*Problem statement:*
Exactly those lines running from the one containing "LINE1 pin DO: A1 -> D2" to the end of the material are to be printed, and no others.

*Supplied data:*
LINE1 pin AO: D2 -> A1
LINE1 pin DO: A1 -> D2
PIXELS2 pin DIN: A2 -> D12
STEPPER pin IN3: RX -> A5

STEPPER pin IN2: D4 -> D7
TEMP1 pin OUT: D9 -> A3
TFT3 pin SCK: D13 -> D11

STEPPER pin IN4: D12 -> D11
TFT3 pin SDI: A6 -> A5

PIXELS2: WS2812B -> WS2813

*Reply to the exercise:*
LINE1 pin DO: A1 -> D2
PIXELS2 pin DIN: A2 -> D12
STEPPER pin IN3: RX -> A5

STEPPER pin IN2: D4 -> D7
TEMP1 pin OUT: D9 -> A3
TFT3 pin SCK: D13 -> D11

STEPPER pin IN4: D12 -> D11
TFT3 pin SDI: A6 -> A5

PIXELS2: WS2812B -> WS2813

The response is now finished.